START EXCERPTED DATA

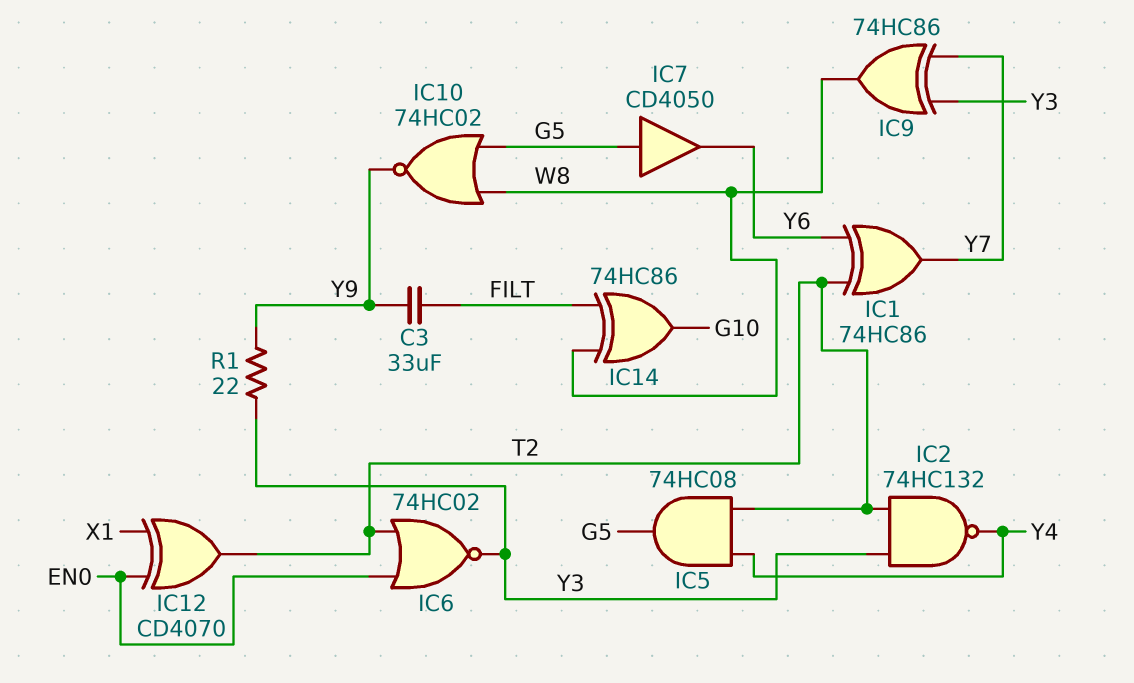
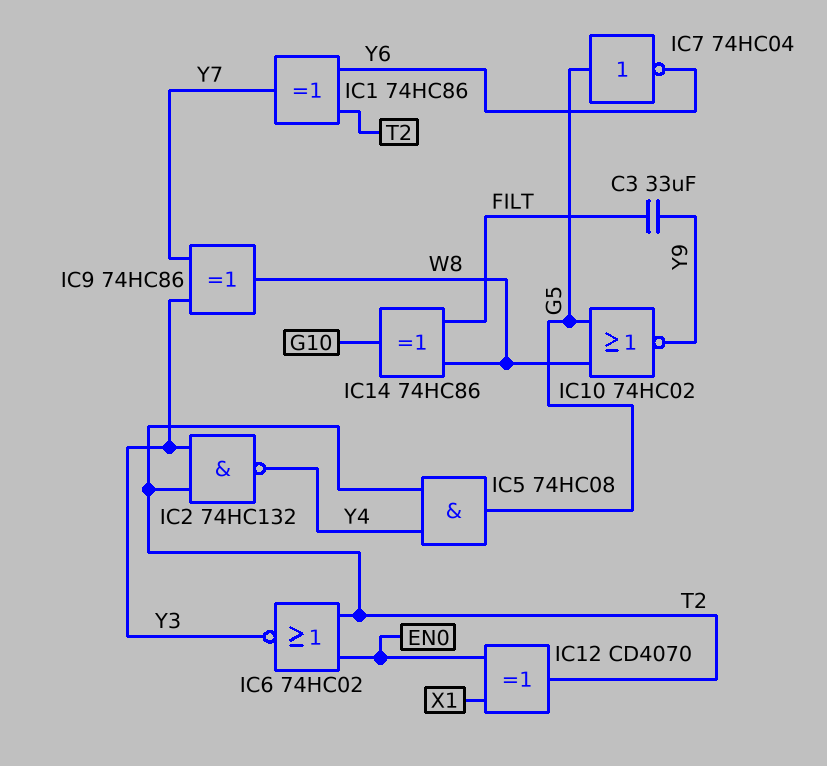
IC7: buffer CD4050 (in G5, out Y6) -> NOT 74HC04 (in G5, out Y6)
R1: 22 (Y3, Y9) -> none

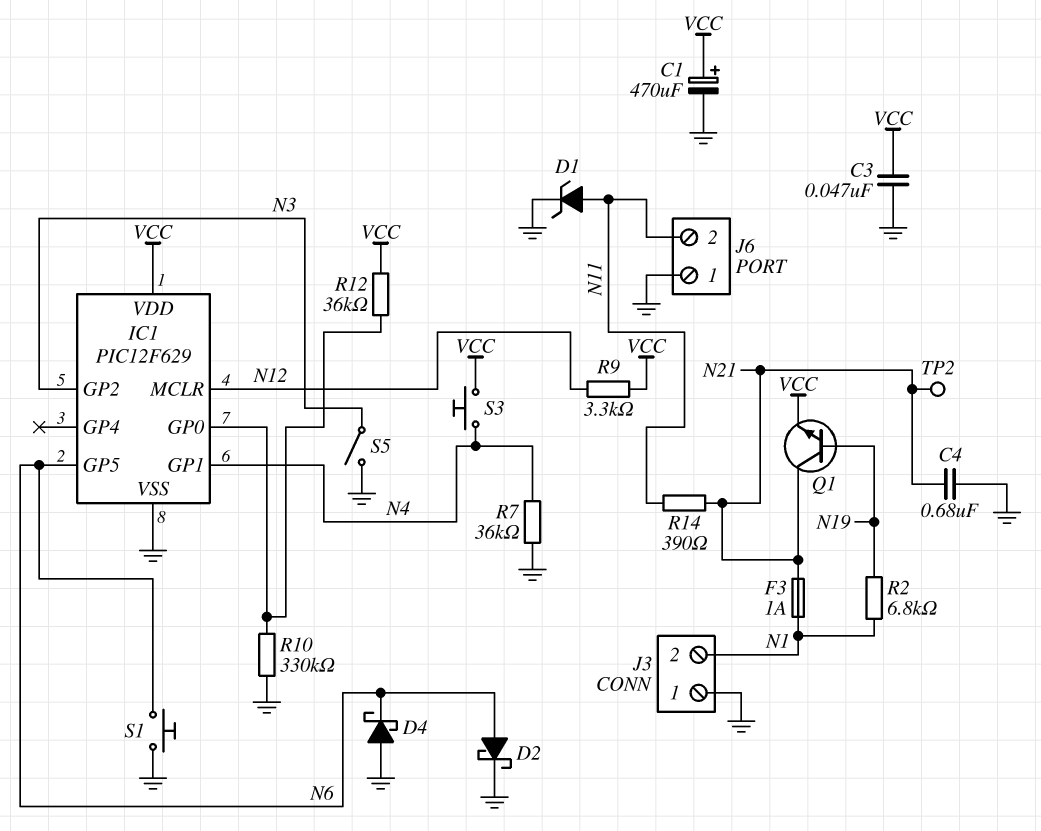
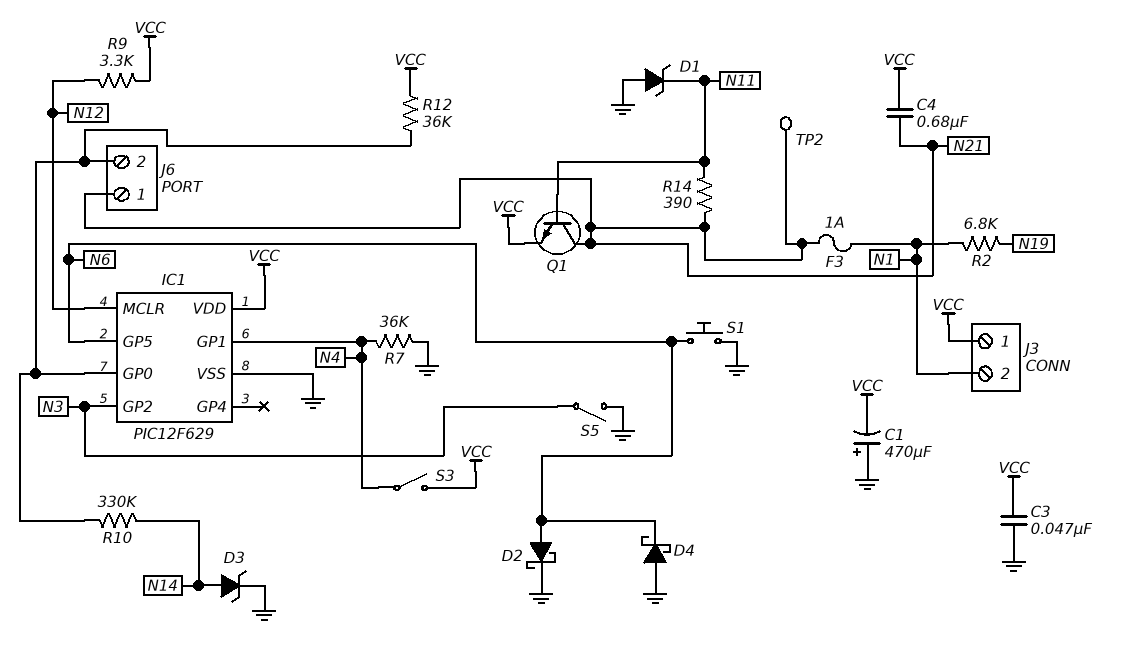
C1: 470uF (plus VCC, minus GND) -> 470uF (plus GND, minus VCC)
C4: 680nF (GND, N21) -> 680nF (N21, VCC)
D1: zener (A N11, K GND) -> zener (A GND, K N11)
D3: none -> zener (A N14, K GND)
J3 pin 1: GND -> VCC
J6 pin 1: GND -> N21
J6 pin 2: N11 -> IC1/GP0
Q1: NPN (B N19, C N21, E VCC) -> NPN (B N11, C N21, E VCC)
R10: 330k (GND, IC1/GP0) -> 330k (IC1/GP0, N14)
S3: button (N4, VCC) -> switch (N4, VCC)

END EXCERPTED DATA

PROBLEM STATEMENT: Leave out the pictures and retype the rest of the entries exactly.

ANSWER FOR THE TASK:
IC7: buffer CD4050 (in G5, out Y6) -> NOT 74HC04 (in G5, out Y6)
R1: 22 (Y3, Y9) -> none

C1: 470uF (plus VCC, minus GND) -> 470uF (plus GND, minus VCC)
C4: 680nF (GND, N21) -> 680nF (N21, VCC)
D1: zener (A N11, K GND) -> zener (A GND, K N11)
D3: none -> zener (A N14, K GND)
J3 pin 1: GND -> VCC
J6 pin 1: GND -> N21
J6 pin 2: N11 -> IC1/GP0
Q1: NPN (B N19, C N21, E VCC) -> NPN (B N11, C N21, E VCC)
R10: 330k (GND, IC1/GP0) -> 330k (IC1/GP0, N14)
S3: button (N4, VCC) -> switch (N4, VCC)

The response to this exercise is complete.